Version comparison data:
......
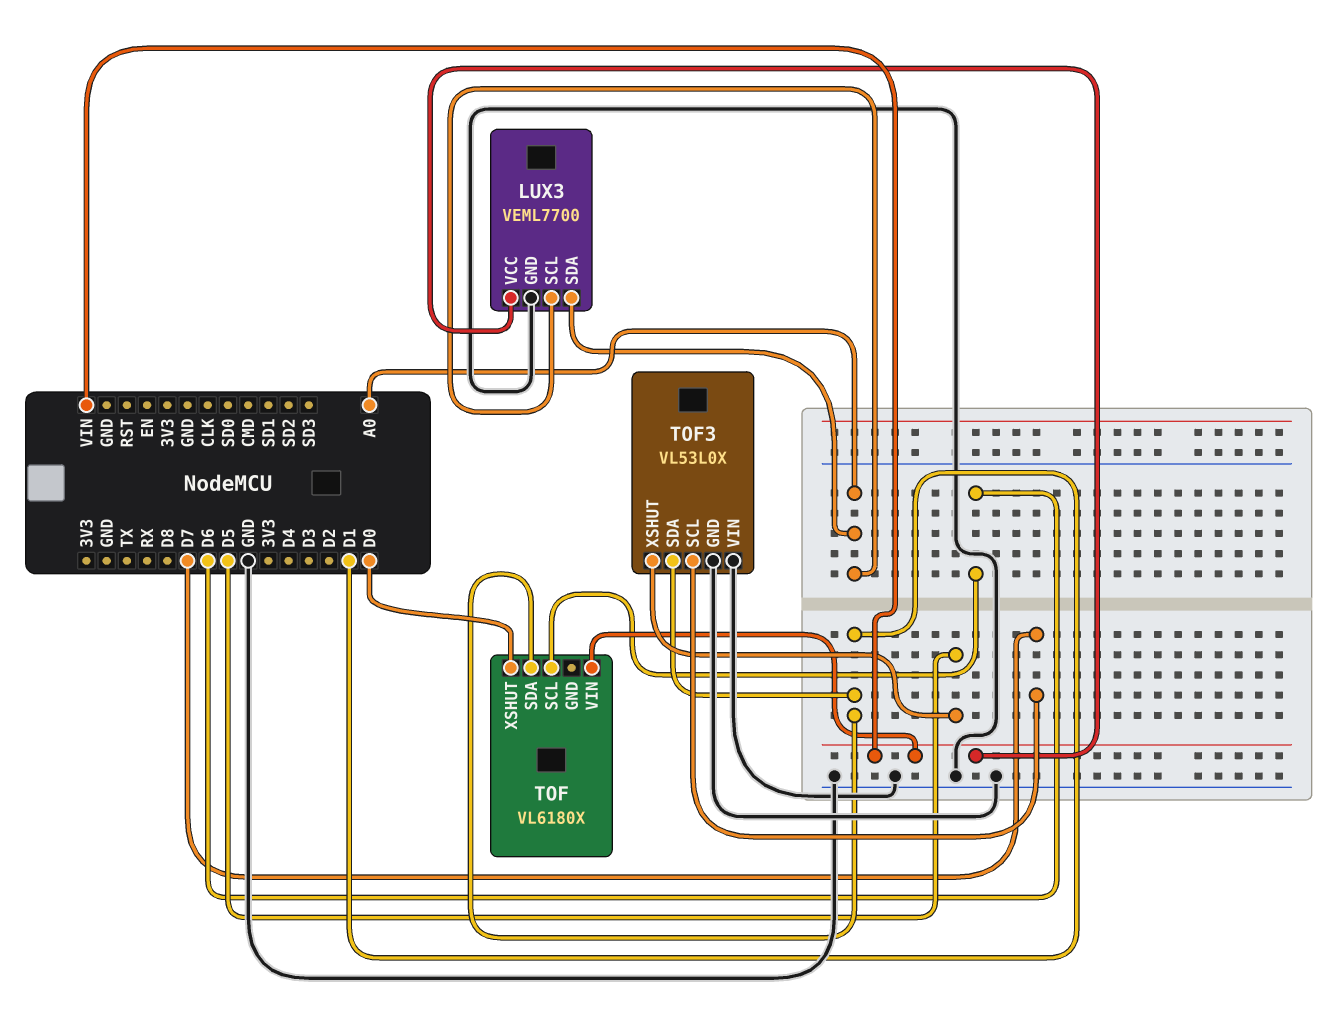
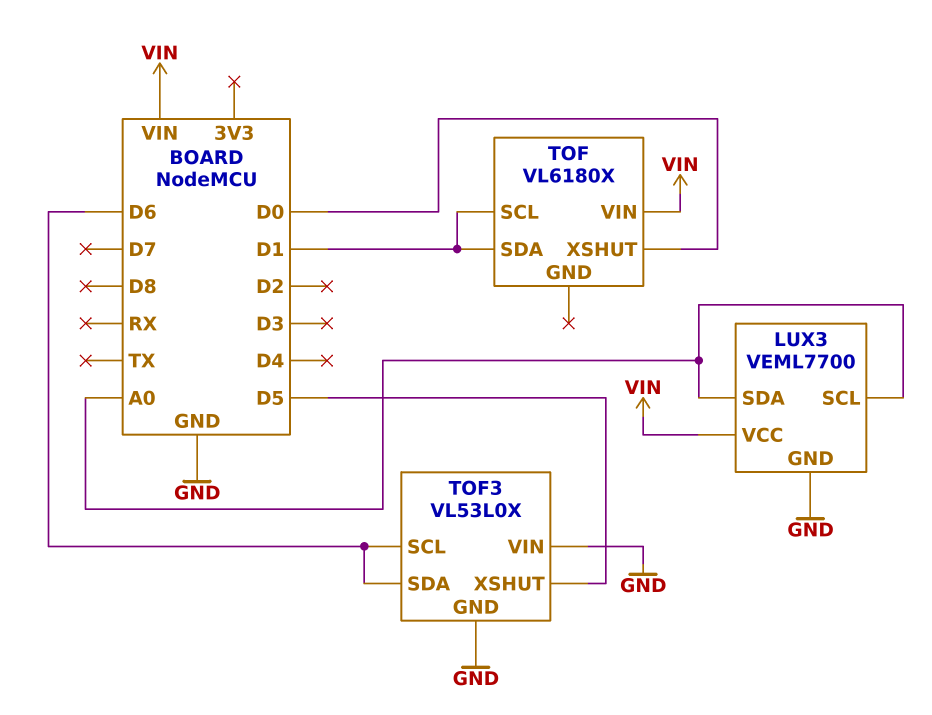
TOF pin SCL: D6 -> D1
TOF3 pin SCL: D7 -> D6
TOF3 pin SDA: D1 -> D6

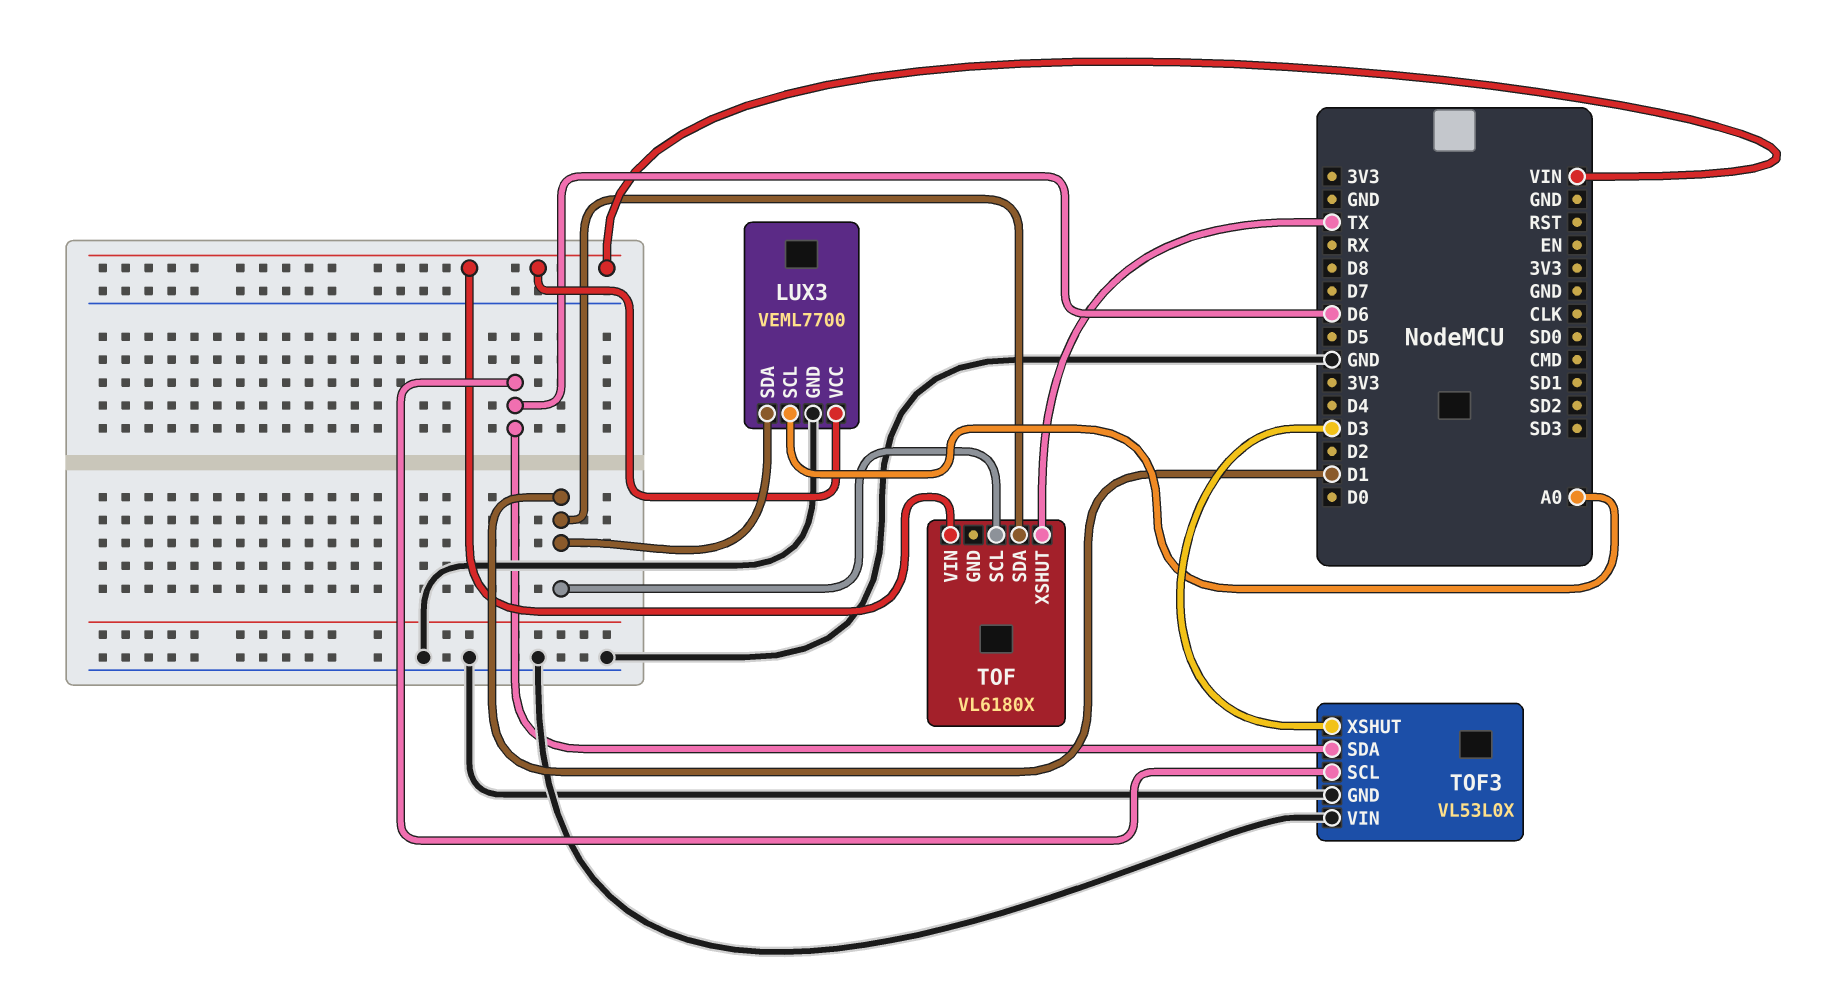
LUX3 pin SDA: A0 -> D1
TOF pin XSHUT: D0 -> TX
TOF3 pin XSHUT: D5 -> D3

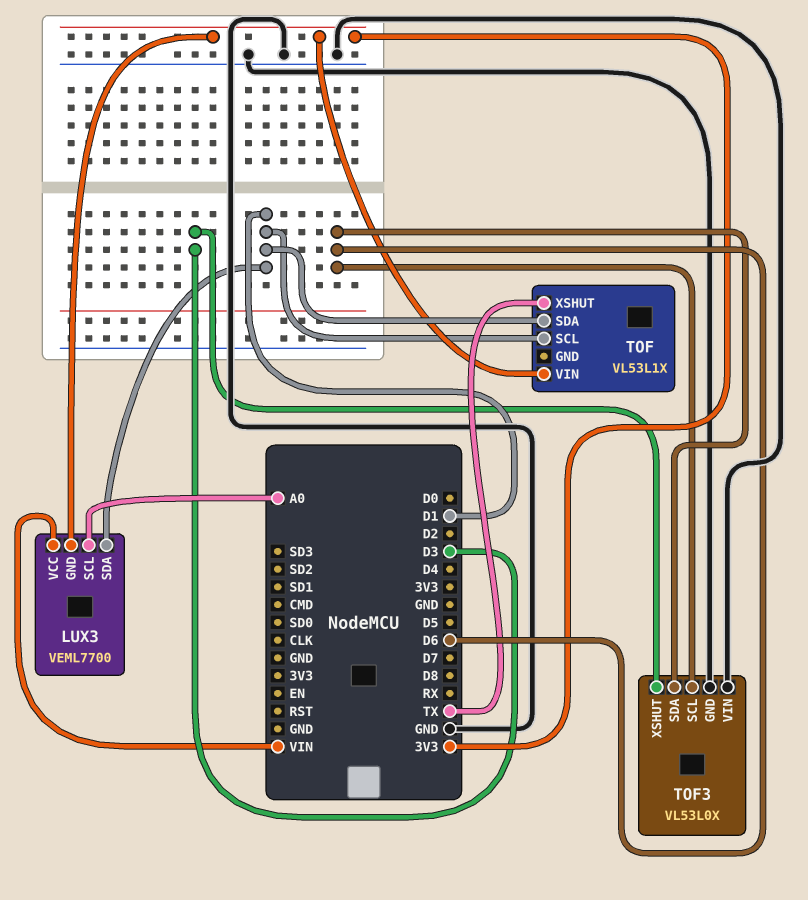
LUX3 pin GND: GND -> 3V3
TOF: VL6180X -> VL53L1X
TOF pin VIN: VIN -> 3V3

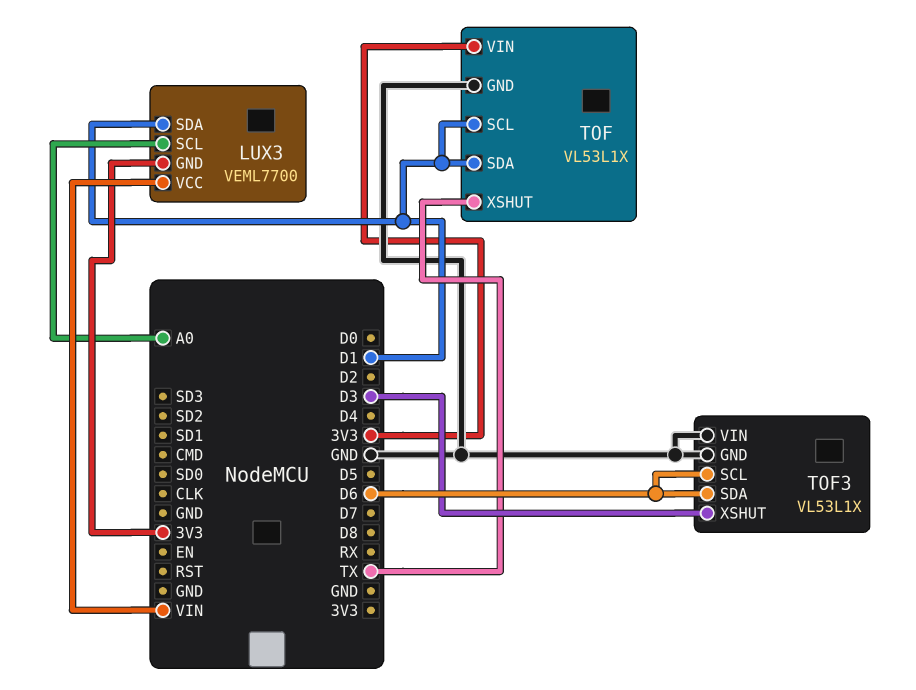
TOF pin GND: none -> GND
TOF3: VL53L0X -> VL53L1X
......
_TRY IT_: The lines from the one with "TOF3 pin SCL: D7 -> D6" to the end of the data above should be retyped exactly, both ends included, and pictures are to be left out.

_EXERCISE SOLUTION_:
TOF3 pin SCL: D7 -> D6
TOF3 pin SDA: D1 -> D6

LUX3 pin SDA: A0 -> D1
TOF pin XSHUT: D0 -> TX
TOF3 pin XSHUT: D5 -> D3

LUX3 pin GND: GND -> 3V3
TOF: VL6180X -> VL53L1X
TOF pin VIN: VIN -> 3V3

TOF pin GND: none -> GND
TOF3: VL53L0X -> VL53L1X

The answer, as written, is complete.